▸ **WHAT IS REQUIRED**: Please restate all of the records word for word, setting the pictures aside.

▸ **Extracted records**:
#####

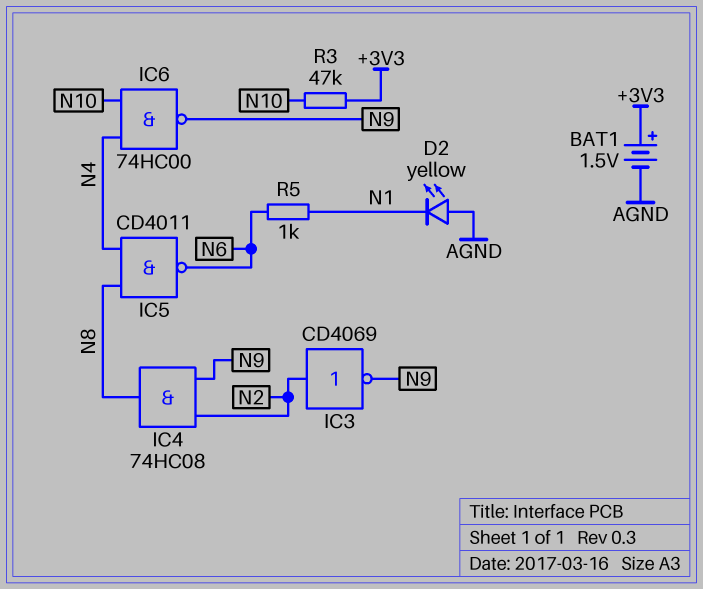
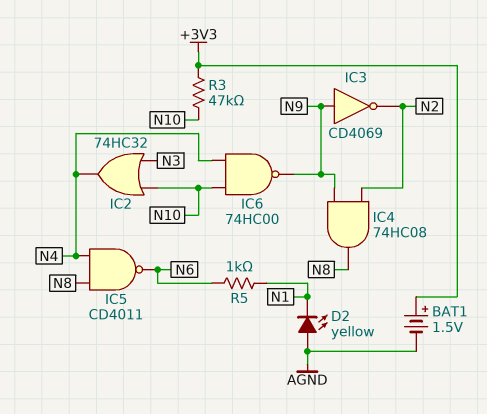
IC2: none -> OR 74HC32 (in N3, in N10, out N4)
IC3: NOT CD4069 (in N2, out N9) -> NOT CD4069 (in N9, out N2)

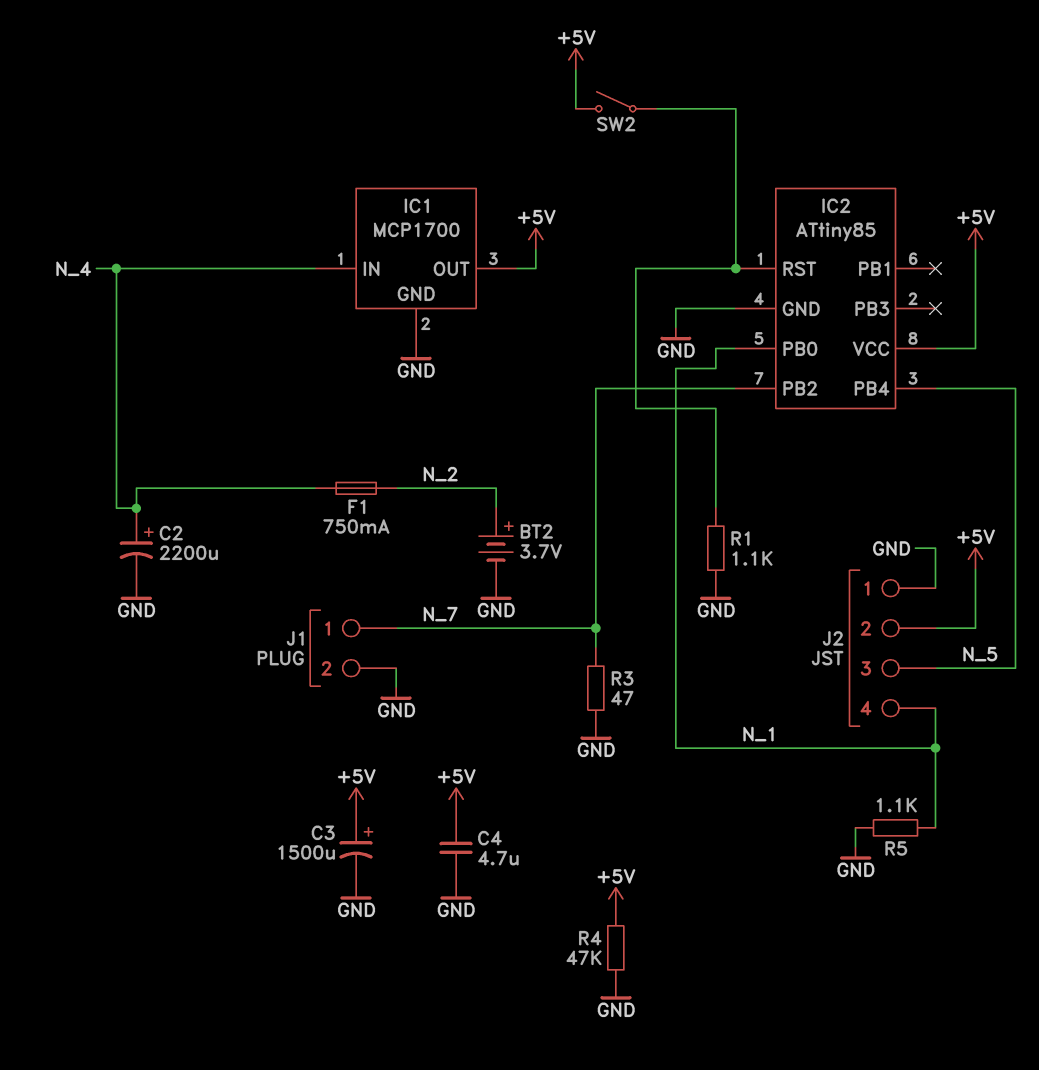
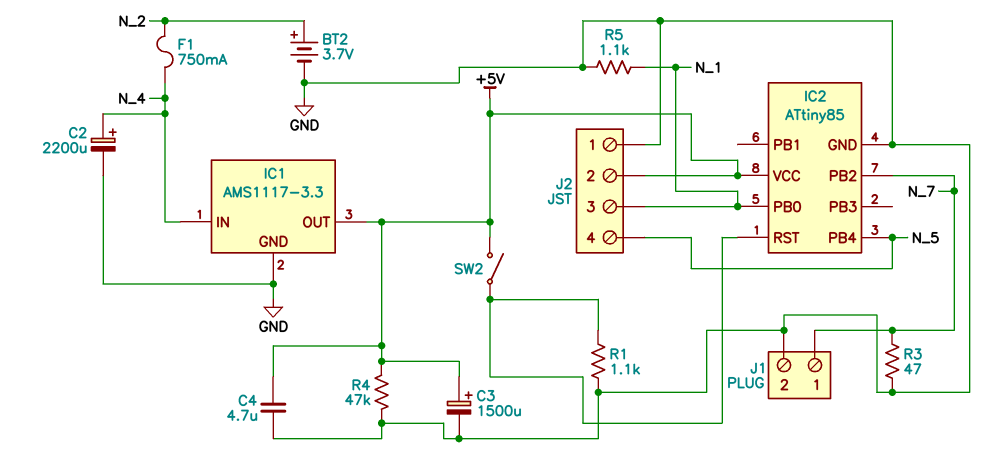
IC1: MCP1700 -> AMS1117-3.3
J2 pin 3: N_5 -> N_1
J2 pin 4: N_1 -> N_5

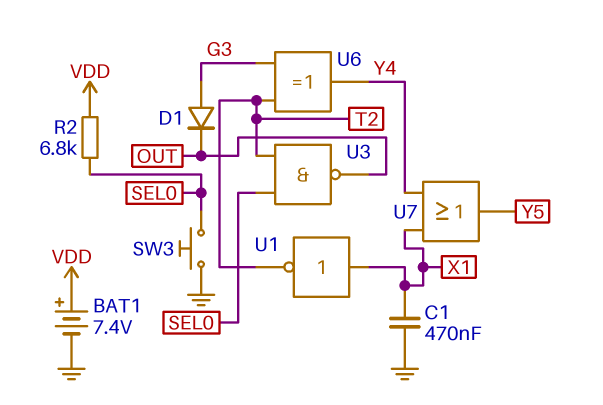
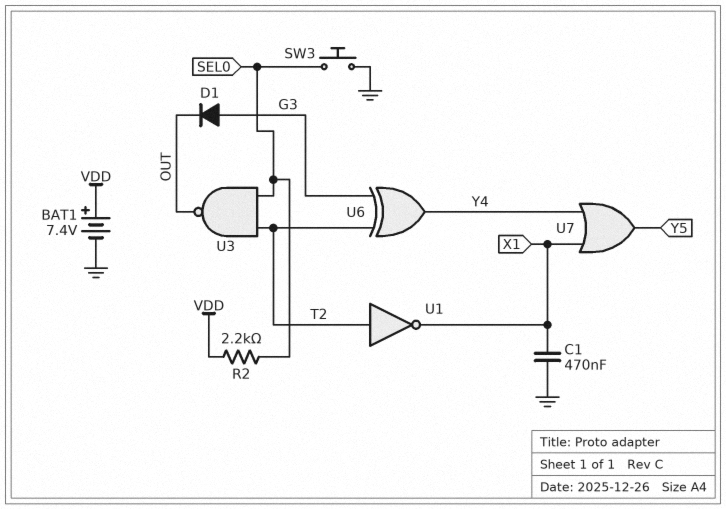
R2: 6.8k (SEL0, VDD) -> 2.2k (SEL0, VDD)
U1: NOT (in X1, out T2) -> NOT (in T2, out X1)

#####

▸ **RESPONSE AREA**:
IC2: none -> OR 74HC32 (in N3, in N10, out N4)
IC3: NOT CD4069 (in N2, out N9) -> NOT CD4069 (in N9, out N2)

IC1: MCP1700 -> AMS1117-3.3
J2 pin 3: N_5 -> N_1
J2 pin 4: N_1 -> N_5

R2: 6.8k (SEL0, VDD) -> 2.2k (SEL0, VDD)
U1: NOT (in X1, out T2) -> NOT (in T2, out X1)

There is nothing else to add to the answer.